What is needed
Go through the listing below and output exactly the line with "U1 pin OUT: GND -> +12V", the line with "C9: 100pF (GND, MID) -> 33nF (GND, MID)", and each line between; omit the rest.
........
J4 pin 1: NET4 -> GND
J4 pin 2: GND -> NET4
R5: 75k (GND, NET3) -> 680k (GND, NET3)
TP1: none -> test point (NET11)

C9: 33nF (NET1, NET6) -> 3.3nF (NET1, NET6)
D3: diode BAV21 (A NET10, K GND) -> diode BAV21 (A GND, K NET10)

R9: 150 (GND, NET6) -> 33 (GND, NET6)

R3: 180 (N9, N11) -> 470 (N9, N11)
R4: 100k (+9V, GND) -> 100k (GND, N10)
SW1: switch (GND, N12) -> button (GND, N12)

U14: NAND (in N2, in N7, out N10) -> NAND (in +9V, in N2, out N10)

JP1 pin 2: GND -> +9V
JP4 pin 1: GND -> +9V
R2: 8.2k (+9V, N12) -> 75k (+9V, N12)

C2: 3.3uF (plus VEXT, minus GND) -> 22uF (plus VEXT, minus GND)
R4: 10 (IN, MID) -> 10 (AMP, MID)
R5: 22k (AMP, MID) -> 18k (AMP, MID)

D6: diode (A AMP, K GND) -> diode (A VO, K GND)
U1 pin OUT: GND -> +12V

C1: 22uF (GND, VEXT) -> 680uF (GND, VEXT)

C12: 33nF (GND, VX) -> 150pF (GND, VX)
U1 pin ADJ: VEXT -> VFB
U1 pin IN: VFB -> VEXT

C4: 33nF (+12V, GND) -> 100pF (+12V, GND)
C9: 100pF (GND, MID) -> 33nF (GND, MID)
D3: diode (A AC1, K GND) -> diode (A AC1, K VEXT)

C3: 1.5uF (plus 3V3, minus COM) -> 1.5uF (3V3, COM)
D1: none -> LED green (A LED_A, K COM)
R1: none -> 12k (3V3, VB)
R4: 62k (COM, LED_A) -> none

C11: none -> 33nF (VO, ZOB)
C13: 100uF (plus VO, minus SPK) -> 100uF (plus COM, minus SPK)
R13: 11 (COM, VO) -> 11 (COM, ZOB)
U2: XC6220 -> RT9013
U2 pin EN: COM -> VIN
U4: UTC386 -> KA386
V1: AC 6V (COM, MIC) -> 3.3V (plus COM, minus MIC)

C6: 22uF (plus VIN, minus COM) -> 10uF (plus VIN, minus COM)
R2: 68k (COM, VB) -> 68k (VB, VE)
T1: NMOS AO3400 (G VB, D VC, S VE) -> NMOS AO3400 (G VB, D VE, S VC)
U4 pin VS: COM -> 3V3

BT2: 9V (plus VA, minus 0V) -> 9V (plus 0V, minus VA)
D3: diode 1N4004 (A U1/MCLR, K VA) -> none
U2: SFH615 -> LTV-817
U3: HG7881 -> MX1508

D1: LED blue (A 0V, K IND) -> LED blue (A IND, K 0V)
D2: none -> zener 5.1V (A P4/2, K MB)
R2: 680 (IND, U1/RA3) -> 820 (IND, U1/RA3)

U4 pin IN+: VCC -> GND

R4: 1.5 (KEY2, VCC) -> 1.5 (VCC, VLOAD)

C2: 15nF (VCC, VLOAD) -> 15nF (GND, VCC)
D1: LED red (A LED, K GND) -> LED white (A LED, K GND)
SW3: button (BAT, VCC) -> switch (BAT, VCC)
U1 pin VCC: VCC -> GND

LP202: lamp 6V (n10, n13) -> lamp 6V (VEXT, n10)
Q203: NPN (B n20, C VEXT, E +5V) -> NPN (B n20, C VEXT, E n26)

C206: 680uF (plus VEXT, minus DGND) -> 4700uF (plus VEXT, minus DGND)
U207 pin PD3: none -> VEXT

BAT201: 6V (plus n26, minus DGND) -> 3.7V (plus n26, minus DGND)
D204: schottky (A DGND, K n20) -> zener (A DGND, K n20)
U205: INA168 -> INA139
........
Result for this exercise
U1 pin OUT: GND -> +12V

C1: 22uF (GND, VEXT) -> 680uF (GND, VEXT)

C12: 33nF (GND, VX) -> 150pF (GND, VX)
U1 pin ADJ: VEXT -> VFB
U1 pin IN: VFB -> VEXT

C4: 33nF (+12V, GND) -> 100pF (+12V, GND)
C9: 100pF (GND, MID) -> 33nF (GND, MID)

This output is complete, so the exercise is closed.